PROVIDED RECORDS>
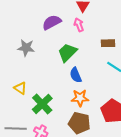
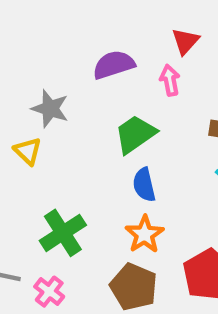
yellow triangle: (20, 88) -> (28, 151), moved
orange star: (80, 98) -> (145, 234), turned 30

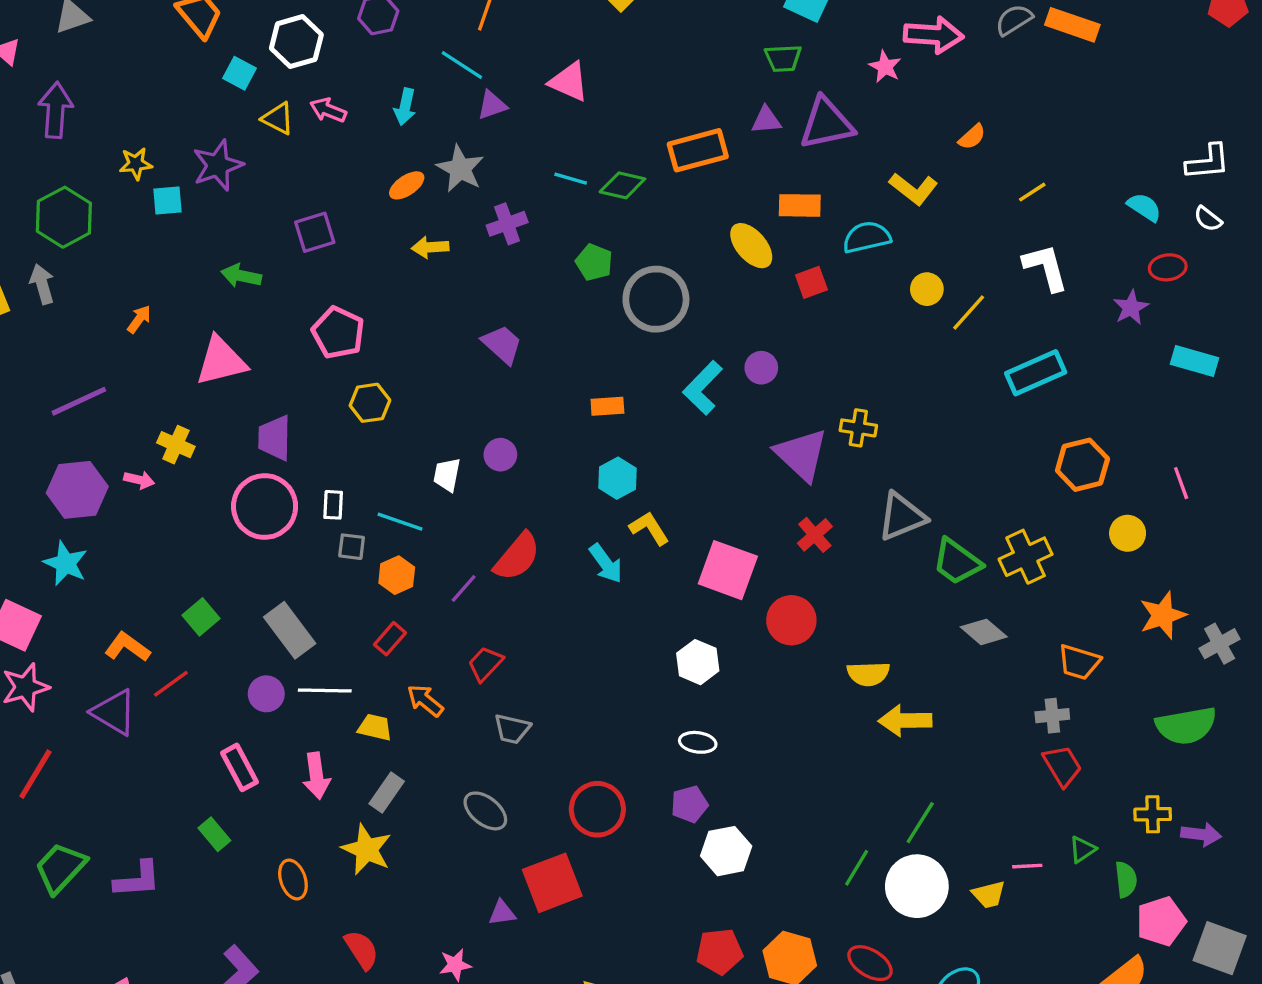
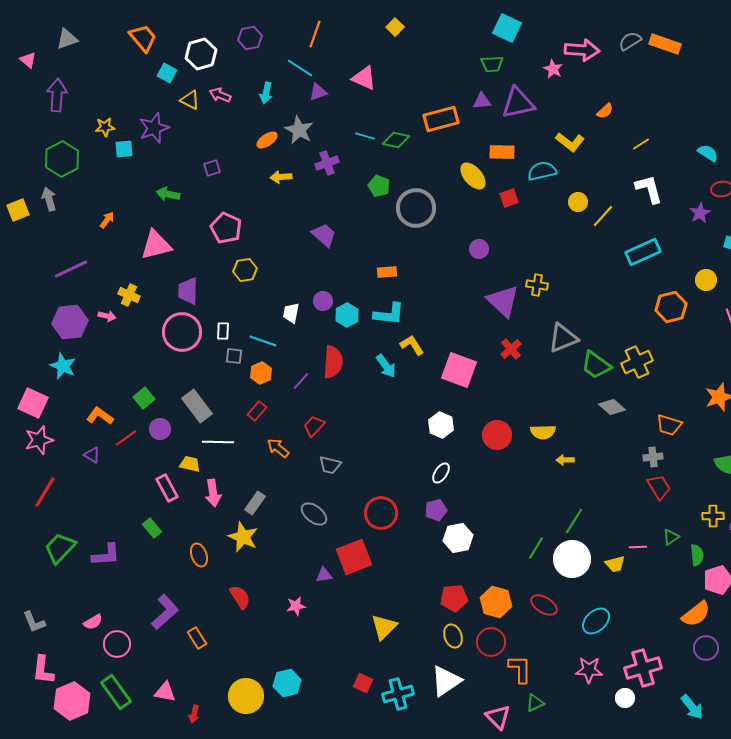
purple square: (315, 232) -> (212, 168), size x0.7
cyan L-shape: (703, 388) -> (389, 314), moved, turned -128
cyan hexagon: (617, 478) -> (347, 315), moved
yellow circle: (1128, 533) -> (706, 280), moved
red semicircle: (517, 557) -> (333, 362), turned -36
red circle: (791, 620) -> (497, 435), moved
purple circle: (266, 694) -> (160, 429), moved
purple triangle: (114, 712) -> (92, 455), size x0.6
yellow arrow: (905, 721) -> (565, 460), size x0.6
yellow trapezoid: (375, 727) -> (190, 464), moved
white ellipse: (698, 742) -> (441, 473), turned -65

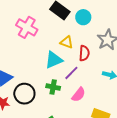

ACTIVITY>
The lines holding the word "triangle" are the answer. Pull them out of the records and copy them.

WRITTEN ANSWER>
yellow triangle: (20, 88) -> (28, 151), moved
purple triangle: (114, 712) -> (92, 455), size x0.6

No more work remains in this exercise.